Pull out every line in the data below that contains the string "kern", copying each one in full.

**Given records:**

»»

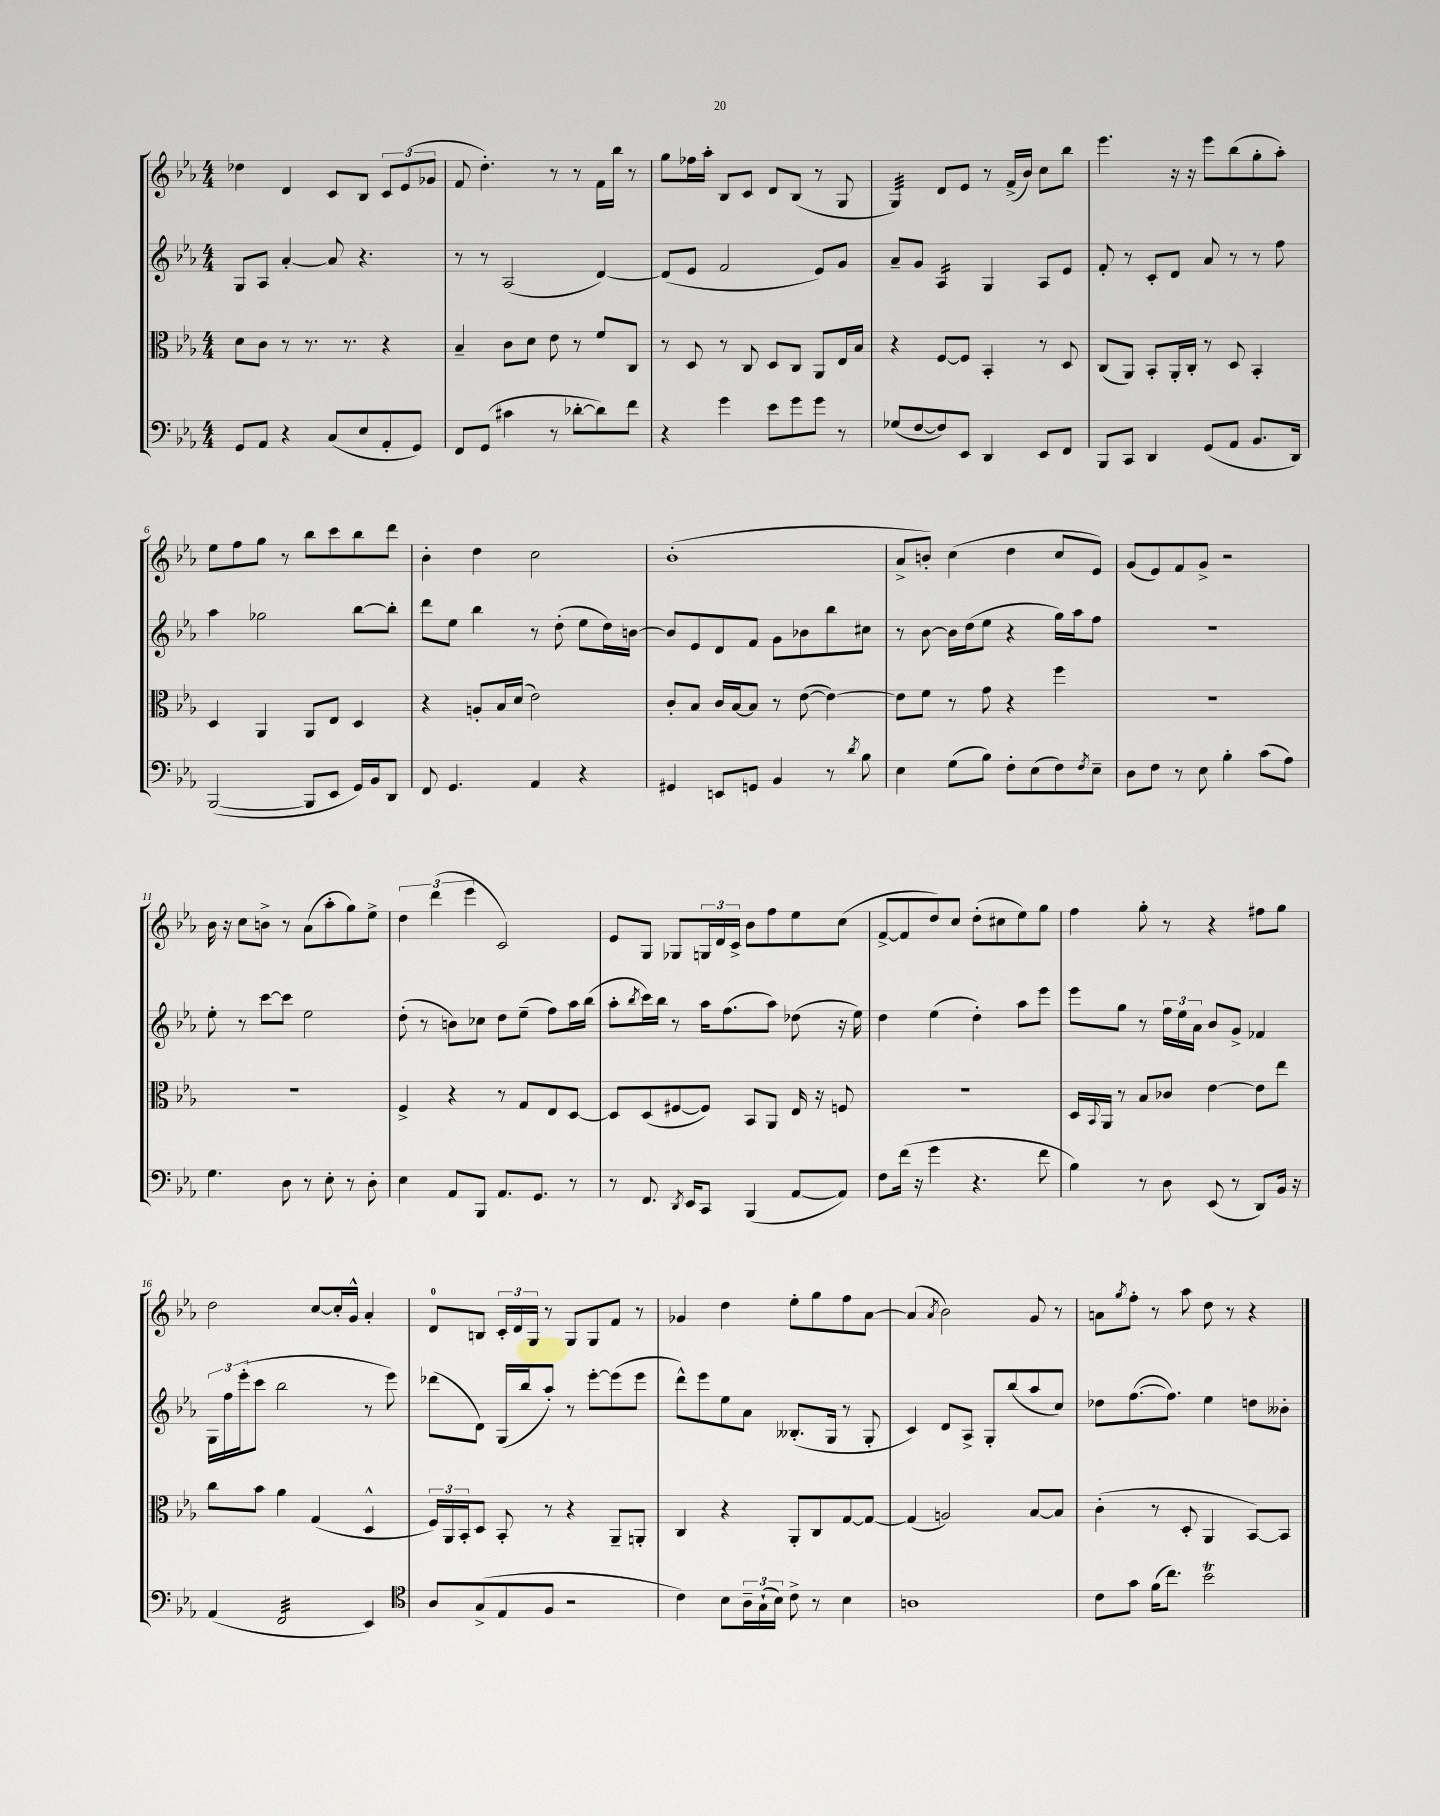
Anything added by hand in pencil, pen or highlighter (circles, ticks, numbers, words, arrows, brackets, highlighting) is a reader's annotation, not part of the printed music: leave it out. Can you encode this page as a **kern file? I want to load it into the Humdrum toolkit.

**kern	**kern	**kern	**kern
*staff4	*staff3	*staff2	*staff1
*clefF4	*clefC3	*clefG2	*clefG2
*k[b-e-a-]	*k[b-e-a-]	*k[b-e-a-]	*k[b-e-a-]
*M4/4	*M4/4	*M4/4	*M4/4
8GG/L	8d\L	8G/L	4dd-\
8AA-/J	8c\J	8A-/J	.
4r	8r	[4a-'/	4d/
.	8.r	.	.
(8C/L	.	8a-/]	8c/L
.	8.r	.	.
8E-/	.	4.r	8B-/J
8AA-'/	4r	.	12c/L
.	.	.	(12e-/
8GG/J)	.	.	.
.	.	.	12g-/J
=	=	=	=
8FF/L	4B-~/	8r	8f/
(8GG/J	.	8r	4.dd'\)
4c#\	8c\L	(2A-/	.
.	8d\J	.	.
8r	8e-\	.	8r
[8d-'\L	8r	.	8r
8d-\])	8f/L	[4d/)	16f\LL
.	.	.	16bb-\JJ
8f\J	8C/J	.	8r
=	=	=	=
4r	8r	(8d/]L	8gg\L
.	8D/	8e-/J	16ff-\L
.	.	.	16aa-'\JJ
4g\	8r	2f/	8B-/L
.	8C/	.	8c/J
8e-\L	8D/L	.	8d/L
8g\	8C/J	.	(8B-/J
8g\J	8AA-/L	8e-/L)	8r
8r	16E-/L	8g/J	8G/
.	16B-/JJ	.	.
=	=	=	=
(8G-/L	4r	8a-~/L	4G/)
[8F/	.	8g/J	.
8F/])	[8F/L	4A-/	8d/L
8EE-/J	8F/]J	.	8e-/J
4DD/	4BB-'/	4G/	8r
.	.	.	(16f^/LL
.	.	.	16b-/JJ)
8EE-/L	8r	8A-/L	8cc\L
8FF/J	8D/	8e-/J	8bb-\J
=	=	=	=
8BBB-/L	(8C/L	8f'/	4.eee-\
8CC/J	8AA-/J)	8r	.
4DD/	8BB-'/L	8c'/L	.
.	16AA-'/L	8d/J	16r
.	16C'/JJ	.	16r
(8GG/L	8r	8a-/	8eee-\L
8AA-/J	8D/	8r	(8bb-\
8.BB-/L	4BB-'/	8r	8gg'\
.	.	8ff\	8aa-'\J)
16DD/Jk)	.	.	.
=	=	=	=
([2BBB-/	4D/	4aa-\	8ee-\L
.	.	.	8ff\
.	4AA-/	2gg-\	8gg\J
.	.	.	8r
8BBB-/]L	8AA-/L	.	8bb-\L
8EE-/J	8E-/J	.	8ccc\
16GG/LL)	4D/	[8bb-\L	8bb-\
16BB-/J	.	.	.
8DD/J	.	8bb-'\]J	8ddd\J
=	=	=	=
8FF/	4r	8ddd\L	4b-'\
4.GG/	.	8ee-\J	.
.	8A'/L	4bb-\	4dd\
.	16B-/L	.	.
.	(16d/JJ	.	.
4AA-/	2e-\)	8r	2cc\
.	.	(8dd'\	.
4r	.	8ee-\L	.
.	.	16dd\L)	.
.	.	[16b\JJ	.
=	=	=	=
4GG#/	8c'/L	8b/]L	(1b-'
.	8B-/J	8e-/	.
8EE/L	16c/LL	8d/	.
.	[16B-/J	.	.
8GG/J	8B-/]J	8f/J	.
4BB-/	8r	8g\L	.
.	([8e-\	8b-\	.
8r	4e-\_)	8bb-\	.
8qd/	.	.	.
8B-\	.	8cc#\J	.
=	=	=	=
4E-\	8e-\]L	8r	8a-^/L
.	8f\J	[8b-\	8b'/J)
(8G\L	8r	16b-\]LL	(4cc\
.	.	(16dd\J	.
8B-\J)	8g\	8ee-\J	.
8F'\L	4r	4r	4dd\
(8E-\	.	.	.
8F\)	4ff\	16gg\LL)	8cc/L
.	.	16aa-\J	.
8qF/	.	.	.
8E-~\J	.	8ff\J	8e-/J)
=	=	=	=
8D\L	1r	1r	(8g/L
8F\J	.	.	8e-/)
8r	.	.	8f/
8E-\	.	.	8g^/J
4B-'\	.	.	2r
(8c\L	.	.	.
8A-\J)	.	.	.
=	=	=	=
4.G\	1r	8ee-'\	16b-\
.	.	.	16r
.	.	8r	8cc\L
.	.	[8ccc\L	8b^\J
8D\	.	8ccc\]J	8r
8r	.	2ee-\	(8a-\L
8E-'\	.	.	8aa-'\
8r	.	.	8gg\)
8D'\	.	.	8ee-^\J
=	=	=	=
4E-\	4F^/	(8dd'\	6dd\
.	.	8r	.
.	.	.	(6ddd\
8AA-/L	4r	8b\L)	.
.	.	.	6eee-\
8BBB-/J	.	8cc-\J	.
8.AA-/L	8r	8dd\L	2c/)
.	8G/L	(8ee-~\J	.
8.GG/J	.	.	.
.	8E-/	8ff\L)	.
8r	[8D/J	16aa-\L	.
.	.	(16bb-\JJ	.
=	=	=	=
8r	8D/]L	8aa-'\L	8e-/L
.	.	8qbb-/	.
8.FF/	(8D/	16ccc\L)	8G/J
.	.	16bb-\JJ	.
.	[8F#/	8r	8G-/L
8qDD/	.	.	.
16EE-/LK	.	.	.
8CC/J	8F#/]J)	16aa-\LK	24G/L
.	.	.	24d/
.	.	(8.ff\	.
.	.	.	24c^/JJ
(4BBB-/	8BB-/L	.	8b-\L
.	8AA-/J	8aa-\J)	8ff\
[8AA-/L	16E-/	(8dd-\	8ee-\
.	16r	.	.
8AA-/]J)	8F/	16r	(8cc\J
.	.	16ee-\)	.
=	=	=	=
8F\L	1r	4dd\	[8f^/L
(16f\Jk	.	.	8f/]
16r	.	.	.
4g\	.	(4ee-\	8dd/)
.	.	.	8cc/J
4.r	.	4dd'\)	(8dd'\L
.	.	.	8cc#\
.	.	8aa-\L	8ee-\)
8f\	.	8eee-\J	8gg\J
=	=	=	=
4B-\)	16D/LL	8eee-\L	4ff\
.	8qqBB-/	.	.
.	16AA-/JJ	.	.
.	8r	8gg\J	.
8r	8B-/L	8r	8gg'\
8D\	8c-/J	24ff\LL	8r
.	.	24ee-\	.
.	.	24a-\JJ	.
(8EE-/	[4e-\	8b-/L	4r
8r	.	8g^/J	.
8DD/L)	8e-\]L	4f-/	8ff#\L
16BB-/Jk	8ee-\J	.	8gg\J
16r	.	.	.
=	=	=	=
(4AA-/	8cc\L	24G\LL	2dd\
.	.	24ff\	.
.	.	(24eee-'\J	.
.	8b-\J	8ccc\J	.
2FF/	4a-\	2bb-\	.
.	(4G/	.	[8cc/L
.	.	.	16cc'/]L
.	.	.	16g^^/JJ
4EE-/)	4D^^/	8r	4a-'/
.	.	8eee-\)	.
=	=	=	=
*clefC4	*	*	*
8A-/L	24F/LL)	(8ddd-\L	8d/L
.	24AA-/	.	.
.	24BB-'/J	.	.
(8G^/	8D/J	8d\J)	8B/J
8E-/	8BB-'/	(16G/LL	24c'/LL
.	.	.	24d/
.	.	16bb-/J	.
.	.	.	24G/JJ
8F/J	8r	8aa-'/J)	8r
2r	4r	8r	8G/L
.	.	[8eee-'\L	8G/
.	8AA-~/L	(8eee-\]	8f/J
.	8AA'/J	8eee-\J	8r
=	=	=	=
4c\)	4C/	8ddd^^\L)	4g-/
.	.	8eee-\	.
8B-\L	4r	8ee-\	4dd\
24A-~\L	.	8a-\J	.
(24G`\	.	.	.
24B-\JJ)	.	.	.
8c^\	8AA-'/L	(8.B--'/L	8ee-'\L
8r	8C/	.	8gg\
.	.	16G/Jk	.
4B-\	[8G/	8r	8ff\
.	8G/_J	8G'/	[8a-\J
=	=	=	=
1A	(4G/]	4c/)	(4a-/]
.	.	.	8qa-/
.	2A/)	8d/L	2b-\)
.	.	8A-^/J	.
.	.	8G'/L	.
.	.	(8bb-/	.
.	[8B-/L	8aa-/	8g/
.	8B-/]J	8cc/J)	8r
=	=	=	=
8c\L	(4c'\	8dd-\L	8a\L
.	.	.	8qgg/
8g\J	.	([8.ff\	8ff'\J
(16f\LK	8r	.	8r
8.cc\J)	.	8.ff\]J)	.
.	8D'/	.	8aa-\
2b-\	4AA-/	4ee-\	8dd\
.	.	.	8r
.	[8BB-/L)	8dd\L	4r
.	8BB-/]J	8b--'\J	.
==	==	==	==
*-	*-	*-	*-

««

**Exercise answer:**
Anything added by hand in pencil, pen or highlighter (circles, ticks, numbers, words, arrows, brackets, highlighting) is a reader's annotation, not part of the printed music: leave it out. Can you encode this page as a **kern file? I want to load it into the Humdrum toolkit.
**kern	**kern	**kern	**kern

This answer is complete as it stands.